/---

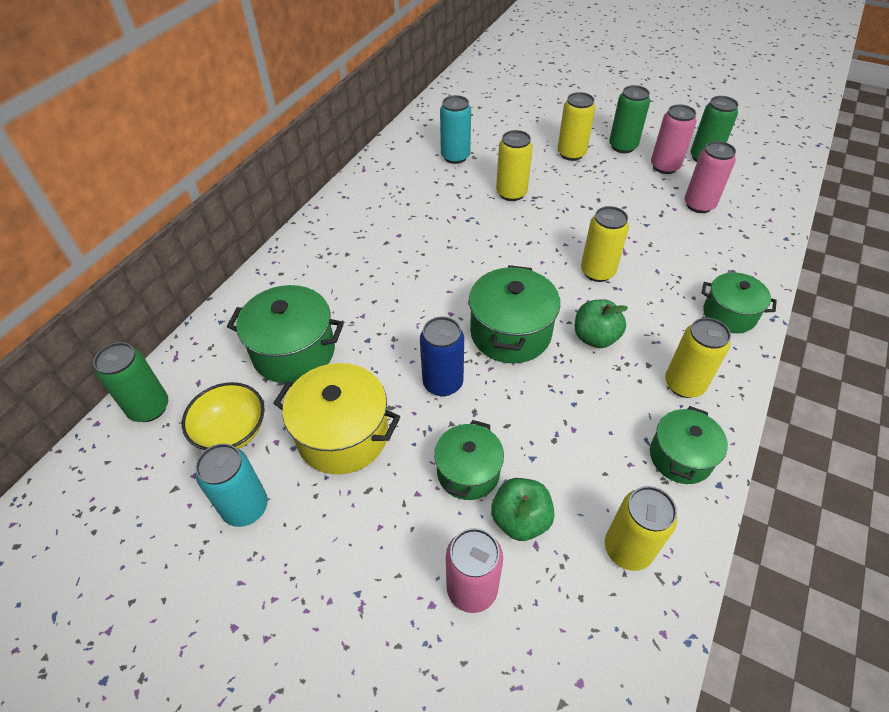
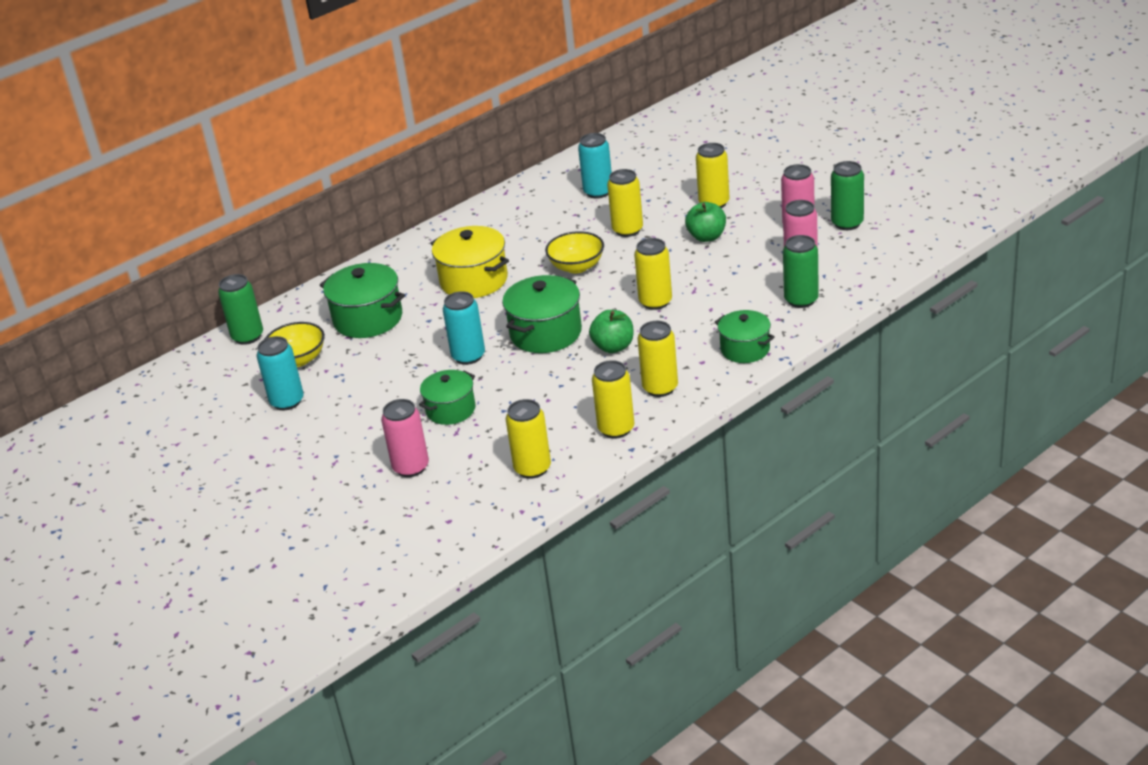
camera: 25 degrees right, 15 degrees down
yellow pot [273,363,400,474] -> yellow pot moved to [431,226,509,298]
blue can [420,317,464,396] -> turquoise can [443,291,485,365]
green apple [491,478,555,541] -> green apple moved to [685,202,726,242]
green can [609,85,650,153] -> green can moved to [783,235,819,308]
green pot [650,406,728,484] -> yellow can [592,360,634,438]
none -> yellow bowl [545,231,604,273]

\---
/---

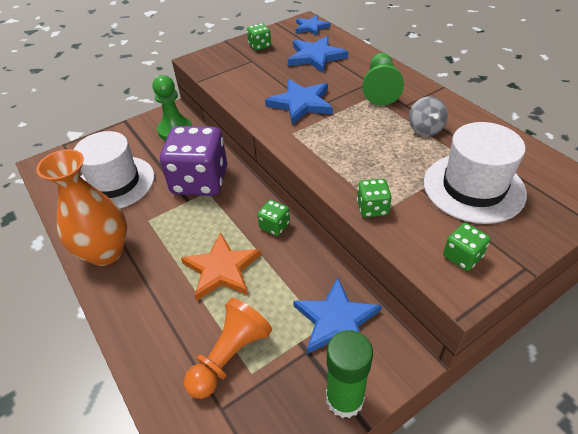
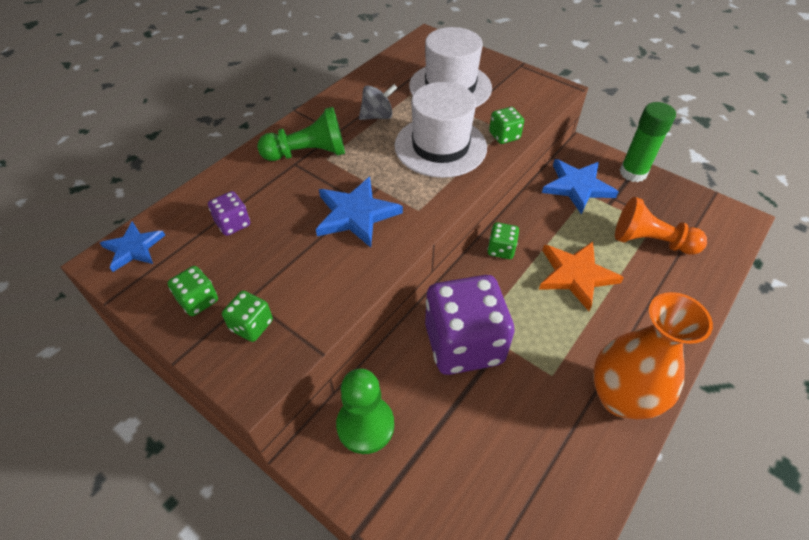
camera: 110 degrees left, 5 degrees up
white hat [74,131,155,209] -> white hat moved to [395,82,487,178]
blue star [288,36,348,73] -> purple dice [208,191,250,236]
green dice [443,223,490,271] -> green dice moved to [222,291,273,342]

\---
/---

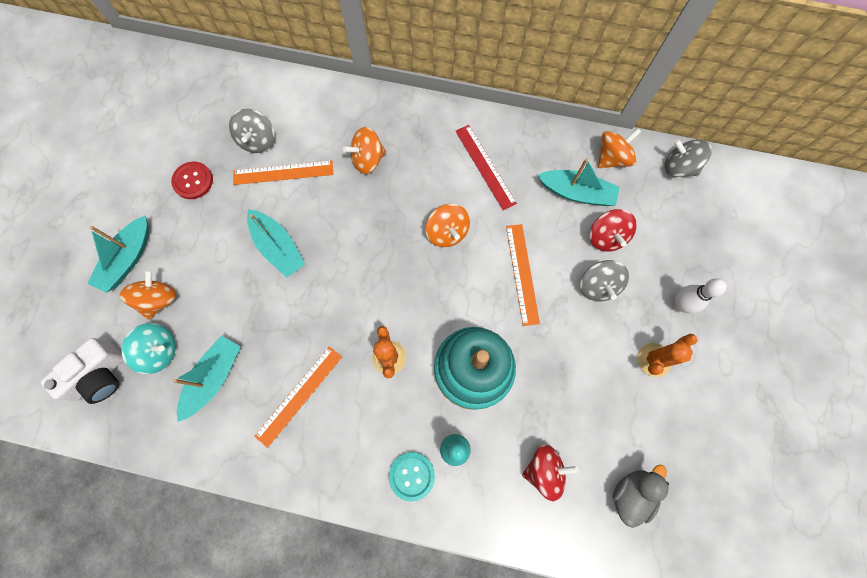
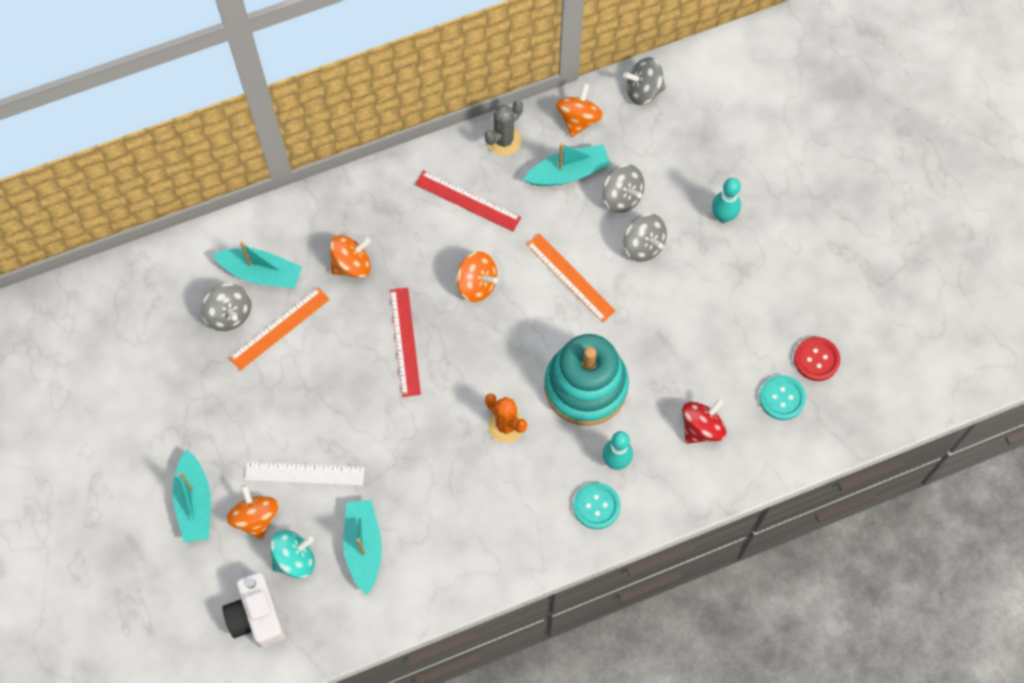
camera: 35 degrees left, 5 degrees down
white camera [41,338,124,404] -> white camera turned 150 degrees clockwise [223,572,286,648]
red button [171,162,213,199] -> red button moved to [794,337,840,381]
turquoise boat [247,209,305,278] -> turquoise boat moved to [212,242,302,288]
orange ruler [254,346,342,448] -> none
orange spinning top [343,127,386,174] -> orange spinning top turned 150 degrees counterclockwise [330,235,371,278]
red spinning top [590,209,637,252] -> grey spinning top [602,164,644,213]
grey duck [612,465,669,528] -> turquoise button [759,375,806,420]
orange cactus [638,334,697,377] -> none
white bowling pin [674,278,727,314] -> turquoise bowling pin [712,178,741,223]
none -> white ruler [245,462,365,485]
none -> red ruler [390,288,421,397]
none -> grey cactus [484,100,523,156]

\---

* Work order *
Check each line above for the string "spinning" and return those that contain it.

* Solution for this task *
orange spinning top [343,127,386,174] -> orange spinning top turned 150 degrees counterclockwise [330,235,371,278]
red spinning top [590,209,637,252] -> grey spinning top [602,164,644,213]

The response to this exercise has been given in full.